Task to complete: An exact copy of every record below is needed, with the pictures left out.

Available records:
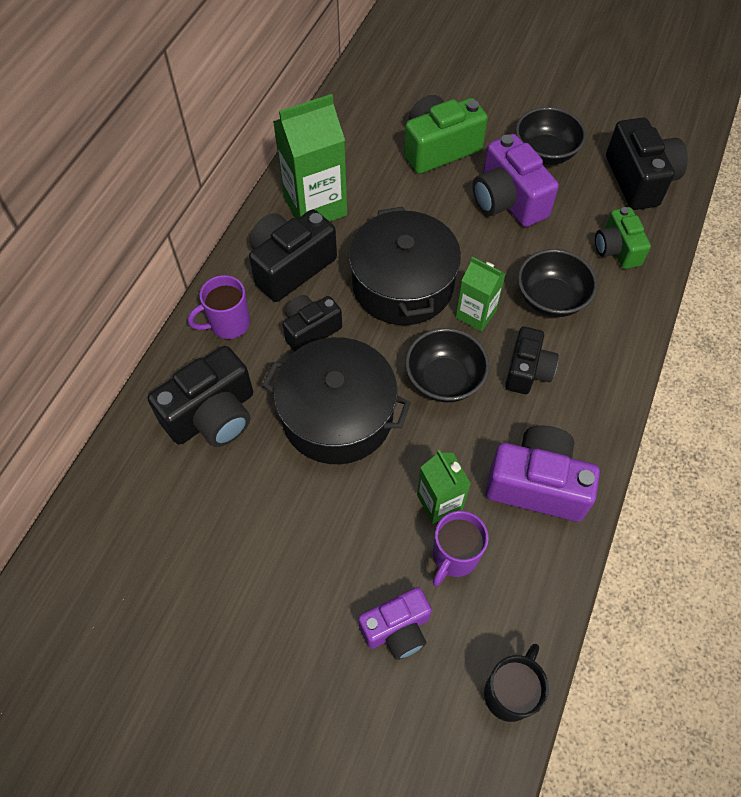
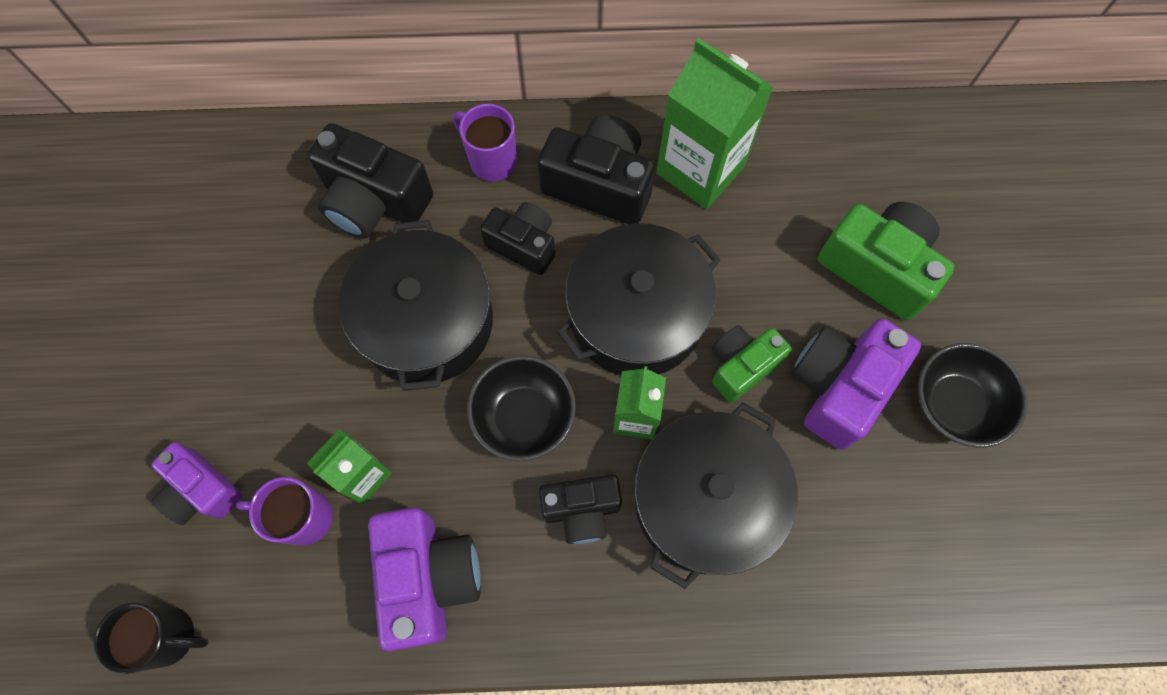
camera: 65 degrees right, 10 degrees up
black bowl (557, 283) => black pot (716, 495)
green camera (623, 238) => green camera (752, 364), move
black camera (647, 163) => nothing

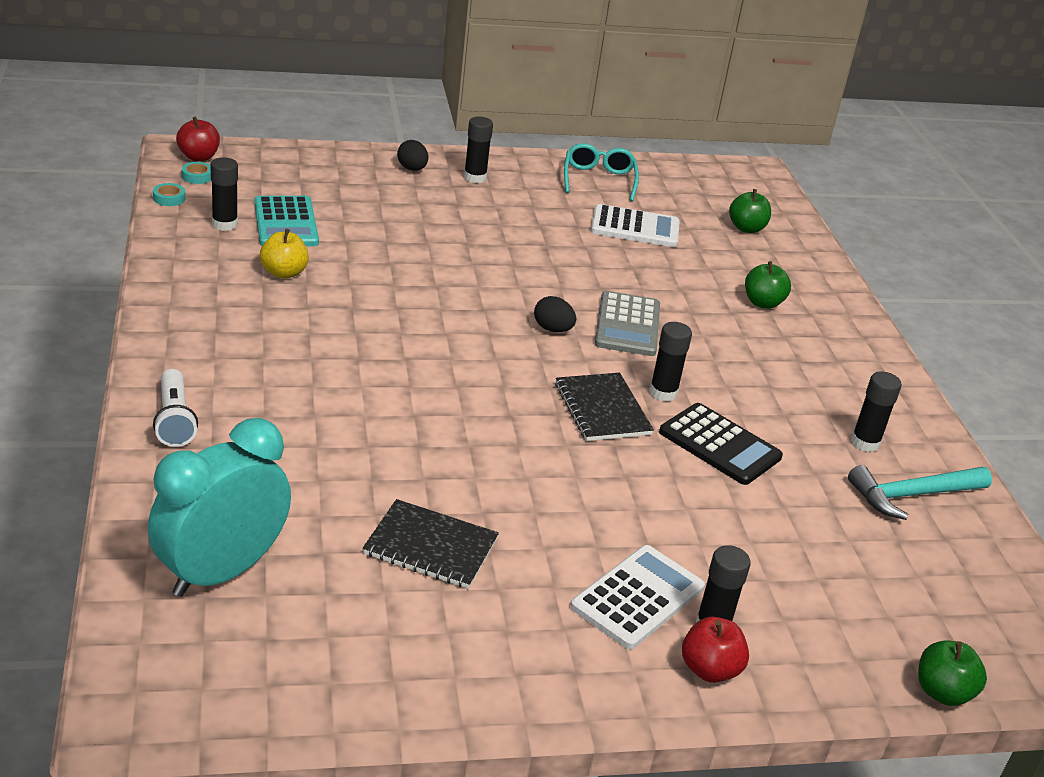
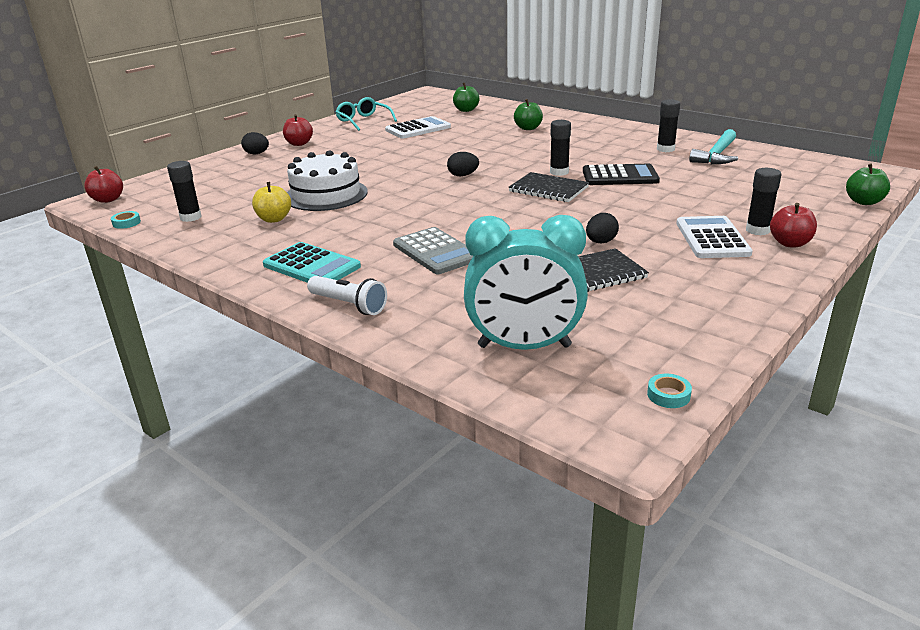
camera: 35 degrees left, 5 degrees down
turquoise clock (219, 507) => turquoise clock (526, 282), 90 degrees counterclockwise
turquoise tape (196, 173) => turquoise tape (669, 391), move
turquoise calculator (286, 221) => turquoise calculator (312, 262), move
black glue stick (478, 150) => red apple (298, 130)
grey calculator (627, 323) => grey calculator (433, 250), move
nothing => white cake (327, 180)
nothing => black egg (602, 228)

Solution for this exercise:
camera: 65 degrees right, 10 degrees up
black bowl (557, 283) => black pot (716, 495)
green camera (623, 238) => green camera (752, 364), move
black camera (647, 163) => nothing

camera: 35 degrees left, 5 degrees down
turquoise clock (219, 507) => turquoise clock (526, 282), 90 degrees counterclockwise
turquoise tape (196, 173) => turquoise tape (669, 391), move
turquoise calculator (286, 221) => turquoise calculator (312, 262), move
black glue stick (478, 150) => red apple (298, 130)
grey calculator (627, 323) => grey calculator (433, 250), move
nothing => white cake (327, 180)
nothing => black egg (602, 228)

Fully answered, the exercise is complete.